* ABOUT THIS EXERCISE: Nothing but the lines from the top of the following entries through the line with "PIXELS2 pin DIN: GP7 -> GP19" should be printed, exactly as they are.

(Beginning of SOURCE MATERIAL)

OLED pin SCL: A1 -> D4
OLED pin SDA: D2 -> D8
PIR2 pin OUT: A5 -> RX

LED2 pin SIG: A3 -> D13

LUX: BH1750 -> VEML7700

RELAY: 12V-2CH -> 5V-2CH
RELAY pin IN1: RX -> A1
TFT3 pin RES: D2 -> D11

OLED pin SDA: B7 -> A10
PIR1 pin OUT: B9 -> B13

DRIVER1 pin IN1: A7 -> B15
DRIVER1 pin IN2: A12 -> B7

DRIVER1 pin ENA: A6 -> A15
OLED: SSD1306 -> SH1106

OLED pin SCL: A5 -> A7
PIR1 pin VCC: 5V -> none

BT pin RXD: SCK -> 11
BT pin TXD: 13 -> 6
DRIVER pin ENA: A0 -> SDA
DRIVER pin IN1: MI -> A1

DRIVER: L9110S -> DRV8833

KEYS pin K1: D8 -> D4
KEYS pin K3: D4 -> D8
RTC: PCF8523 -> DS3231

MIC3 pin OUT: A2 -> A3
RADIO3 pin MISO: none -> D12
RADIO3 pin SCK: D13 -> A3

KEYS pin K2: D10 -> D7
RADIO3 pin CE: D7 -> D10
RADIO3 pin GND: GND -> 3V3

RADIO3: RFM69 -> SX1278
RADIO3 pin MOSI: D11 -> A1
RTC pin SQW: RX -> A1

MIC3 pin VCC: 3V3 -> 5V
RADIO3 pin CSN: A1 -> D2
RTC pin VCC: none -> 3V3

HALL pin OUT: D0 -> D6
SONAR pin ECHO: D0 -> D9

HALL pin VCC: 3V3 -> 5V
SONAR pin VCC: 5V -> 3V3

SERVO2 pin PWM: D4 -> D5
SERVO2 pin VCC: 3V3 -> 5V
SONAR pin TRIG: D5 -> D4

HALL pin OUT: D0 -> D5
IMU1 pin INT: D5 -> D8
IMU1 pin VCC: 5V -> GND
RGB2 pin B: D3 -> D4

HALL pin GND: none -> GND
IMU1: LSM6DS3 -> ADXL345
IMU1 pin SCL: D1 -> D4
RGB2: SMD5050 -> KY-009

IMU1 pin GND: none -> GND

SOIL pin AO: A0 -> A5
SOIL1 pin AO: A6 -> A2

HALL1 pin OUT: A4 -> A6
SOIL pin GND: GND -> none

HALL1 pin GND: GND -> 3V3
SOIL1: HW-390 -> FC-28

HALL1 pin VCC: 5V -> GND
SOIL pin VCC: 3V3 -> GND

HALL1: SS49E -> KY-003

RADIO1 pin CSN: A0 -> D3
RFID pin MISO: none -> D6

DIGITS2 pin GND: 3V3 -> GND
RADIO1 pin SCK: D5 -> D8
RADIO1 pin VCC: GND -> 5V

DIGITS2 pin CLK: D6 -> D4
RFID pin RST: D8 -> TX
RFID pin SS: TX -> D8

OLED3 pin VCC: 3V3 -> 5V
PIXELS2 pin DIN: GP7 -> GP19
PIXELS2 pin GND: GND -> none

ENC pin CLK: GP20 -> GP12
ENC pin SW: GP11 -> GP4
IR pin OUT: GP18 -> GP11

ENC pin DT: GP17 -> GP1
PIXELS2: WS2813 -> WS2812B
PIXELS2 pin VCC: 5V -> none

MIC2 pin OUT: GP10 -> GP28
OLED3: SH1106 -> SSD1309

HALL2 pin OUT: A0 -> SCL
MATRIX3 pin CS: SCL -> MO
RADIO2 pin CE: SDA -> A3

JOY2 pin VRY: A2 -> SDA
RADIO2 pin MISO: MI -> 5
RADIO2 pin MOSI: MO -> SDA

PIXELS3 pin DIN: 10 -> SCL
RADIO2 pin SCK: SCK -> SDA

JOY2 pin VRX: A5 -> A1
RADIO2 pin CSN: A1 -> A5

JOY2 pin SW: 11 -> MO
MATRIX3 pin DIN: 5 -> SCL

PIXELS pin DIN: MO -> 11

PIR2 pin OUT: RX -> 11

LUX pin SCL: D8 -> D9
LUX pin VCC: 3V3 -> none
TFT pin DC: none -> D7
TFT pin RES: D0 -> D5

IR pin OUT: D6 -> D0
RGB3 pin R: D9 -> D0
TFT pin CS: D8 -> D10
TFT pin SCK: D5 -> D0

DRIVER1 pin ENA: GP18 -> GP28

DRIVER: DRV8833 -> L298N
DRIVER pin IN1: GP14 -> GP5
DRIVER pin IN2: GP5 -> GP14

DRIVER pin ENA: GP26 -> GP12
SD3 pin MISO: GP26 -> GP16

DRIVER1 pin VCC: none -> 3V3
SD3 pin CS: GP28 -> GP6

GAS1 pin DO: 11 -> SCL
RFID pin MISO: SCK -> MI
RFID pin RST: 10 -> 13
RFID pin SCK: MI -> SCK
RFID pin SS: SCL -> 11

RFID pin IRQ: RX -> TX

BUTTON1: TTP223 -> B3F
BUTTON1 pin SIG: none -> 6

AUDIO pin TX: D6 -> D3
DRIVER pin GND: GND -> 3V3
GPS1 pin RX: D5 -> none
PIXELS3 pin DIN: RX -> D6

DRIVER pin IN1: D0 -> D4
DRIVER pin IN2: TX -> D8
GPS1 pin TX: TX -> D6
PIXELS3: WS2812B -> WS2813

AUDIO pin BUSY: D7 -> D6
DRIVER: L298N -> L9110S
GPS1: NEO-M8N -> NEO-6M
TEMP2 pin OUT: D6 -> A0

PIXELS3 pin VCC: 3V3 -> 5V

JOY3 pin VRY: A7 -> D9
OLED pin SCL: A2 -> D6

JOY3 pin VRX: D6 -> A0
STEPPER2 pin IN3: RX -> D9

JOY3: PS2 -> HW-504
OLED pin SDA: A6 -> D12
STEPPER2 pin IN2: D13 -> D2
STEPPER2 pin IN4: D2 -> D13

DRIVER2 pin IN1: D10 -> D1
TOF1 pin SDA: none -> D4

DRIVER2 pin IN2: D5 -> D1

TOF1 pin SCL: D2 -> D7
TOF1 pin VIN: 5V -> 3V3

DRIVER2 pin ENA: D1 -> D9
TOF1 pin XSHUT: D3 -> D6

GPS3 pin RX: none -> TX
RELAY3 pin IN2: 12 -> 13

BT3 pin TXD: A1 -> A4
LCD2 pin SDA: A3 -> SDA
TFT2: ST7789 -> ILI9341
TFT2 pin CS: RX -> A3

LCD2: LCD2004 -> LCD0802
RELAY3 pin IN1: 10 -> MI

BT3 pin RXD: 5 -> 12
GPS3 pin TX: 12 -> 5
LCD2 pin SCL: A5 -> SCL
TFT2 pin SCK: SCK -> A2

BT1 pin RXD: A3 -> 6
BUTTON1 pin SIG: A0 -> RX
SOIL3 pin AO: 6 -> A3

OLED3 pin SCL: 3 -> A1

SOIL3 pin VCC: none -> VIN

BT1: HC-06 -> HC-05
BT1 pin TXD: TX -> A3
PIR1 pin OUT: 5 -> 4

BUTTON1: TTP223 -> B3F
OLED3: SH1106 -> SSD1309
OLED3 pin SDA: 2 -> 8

(End of SOURCE MATERIAL)

* EXERCISE SOLUTION:
OLED pin SCL: A1 -> D4
OLED pin SDA: D2 -> D8
PIR2 pin OUT: A5 -> RX

LED2 pin SIG: A3 -> D13

LUX: BH1750 -> VEML7700

RELAY: 12V-2CH -> 5V-2CH
RELAY pin IN1: RX -> A1
TFT3 pin RES: D2 -> D11

OLED pin SDA: B7 -> A10
PIR1 pin OUT: B9 -> B13

DRIVER1 pin IN1: A7 -> B15
DRIVER1 pin IN2: A12 -> B7

DRIVER1 pin ENA: A6 -> A15
OLED: SSD1306 -> SH1106

OLED pin SCL: A5 -> A7
PIR1 pin VCC: 5V -> none

BT pin RXD: SCK -> 11
BT pin TXD: 13 -> 6
DRIVER pin ENA: A0 -> SDA
DRIVER pin IN1: MI -> A1

DRIVER: L9110S -> DRV8833

KEYS pin K1: D8 -> D4
KEYS pin K3: D4 -> D8
RTC: PCF8523 -> DS3231

MIC3 pin OUT: A2 -> A3
RADIO3 pin MISO: none -> D12
RADIO3 pin SCK: D13 -> A3

KEYS pin K2: D10 -> D7
RADIO3 pin CE: D7 -> D10
RADIO3 pin GND: GND -> 3V3

RADIO3: RFM69 -> SX1278
RADIO3 pin MOSI: D11 -> A1
RTC pin SQW: RX -> A1

MIC3 pin VCC: 3V3 -> 5V
RADIO3 pin CSN: A1 -> D2
RTC pin VCC: none -> 3V3

HALL pin OUT: D0 -> D6
SONAR pin ECHO: D0 -> D9

HALL pin VCC: 3V3 -> 5V
SONAR pin VCC: 5V -> 3V3

SERVO2 pin PWM: D4 -> D5
SERVO2 pin VCC: 3V3 -> 5V
SONAR pin TRIG: D5 -> D4

HALL pin OUT: D0 -> D5
IMU1 pin INT: D5 -> D8
IMU1 pin VCC: 5V -> GND
RGB2 pin B: D3 -> D4

HALL pin GND: none -> GND
IMU1: LSM6DS3 -> ADXL345
IMU1 pin SCL: D1 -> D4
RGB2: SMD5050 -> KY-009

IMU1 pin GND: none -> GND

SOIL pin AO: A0 -> A5
SOIL1 pin AO: A6 -> A2

HALL1 pin OUT: A4 -> A6
SOIL pin GND: GND -> none

HALL1 pin GND: GND -> 3V3
SOIL1: HW-390 -> FC-28

HALL1 pin VCC: 5V -> GND
SOIL pin VCC: 3V3 -> GND

HALL1: SS49E -> KY-003

RADIO1 pin CSN: A0 -> D3
RFID pin MISO: none -> D6

DIGITS2 pin GND: 3V3 -> GND
RADIO1 pin SCK: D5 -> D8
RADIO1 pin VCC: GND -> 5V

DIGITS2 pin CLK: D6 -> D4
RFID pin RST: D8 -> TX
RFID pin SS: TX -> D8

OLED3 pin VCC: 3V3 -> 5V
PIXELS2 pin DIN: GP7 -> GP19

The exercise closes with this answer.